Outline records
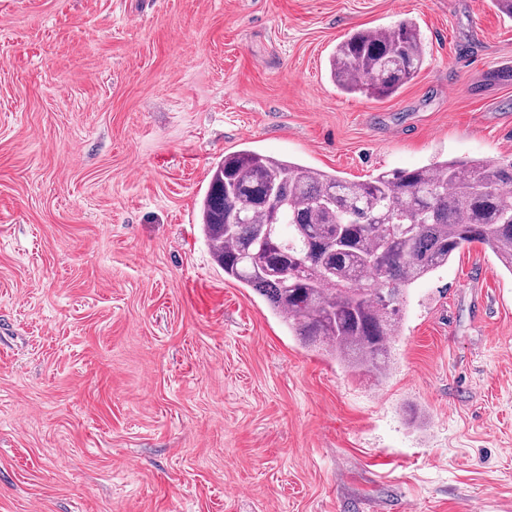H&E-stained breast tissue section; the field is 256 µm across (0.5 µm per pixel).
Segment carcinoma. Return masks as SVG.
<instances>
[{
	"instance_id": "cac0c4a2",
	"label": "carcinoma",
	"mask_w": 512,
	"mask_h": 512,
	"mask_svg": "<svg viewBox=\"0 0 512 512\" xmlns=\"http://www.w3.org/2000/svg\"><path fill=\"white\" fill-rule=\"evenodd\" d=\"M424 61L403 19L347 34L329 74L378 100ZM199 217L225 278L264 297L303 347L376 377L415 282L474 243L512 272V162L443 159L354 182L244 148L213 167Z\"/></svg>"
}]
</instances>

#### [Written request]
Keep the pictures out of your copy, and repeat every entry above exactly.

#### [Written solution]
H&E-stained breast tissue section; the field is 256 µm across (0.5 µm per pixel).
Segment carcinoma. Return masks as SVG.
<instances>
[{
	"instance_id": "cac0c4a2",
	"label": "carcinoma",
	"mask_w": 512,
	"mask_h": 512,
	"mask_svg": "<svg viewBox=\"0 0 512 512\" xmlns=\"http://www.w3.org/2000/svg\"><path fill=\"white\" fill-rule=\"evenodd\" d=\"M424 61L403 19L347 34L329 74L378 100ZM199 217L225 278L264 297L303 347L376 377L415 282L474 243L512 272V162L443 159L354 182L244 148L213 167Z\"/></svg>"
}]
</instances>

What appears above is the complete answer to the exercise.